[Material provided — start]

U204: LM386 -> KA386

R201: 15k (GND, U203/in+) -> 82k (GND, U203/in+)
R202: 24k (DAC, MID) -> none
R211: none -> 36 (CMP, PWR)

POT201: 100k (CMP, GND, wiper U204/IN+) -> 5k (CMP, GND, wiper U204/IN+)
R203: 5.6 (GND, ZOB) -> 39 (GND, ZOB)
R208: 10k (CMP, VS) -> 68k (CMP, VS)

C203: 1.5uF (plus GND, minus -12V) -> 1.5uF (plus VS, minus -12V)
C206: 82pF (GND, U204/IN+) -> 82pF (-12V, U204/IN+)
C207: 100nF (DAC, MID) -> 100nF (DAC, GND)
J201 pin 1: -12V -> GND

[Material provided — finish]

> [Exercise instructions]:
For this exercise, the answer is the lines from the one containing "C207: 100nF (DAC, MID) -> 100nF (DAC, GND)" through the end of the listing above, reproduced exactly.

> [Written response]:
C207: 100nF (DAC, MID) -> 100nF (DAC, GND)
J201 pin 1: -12V -> GND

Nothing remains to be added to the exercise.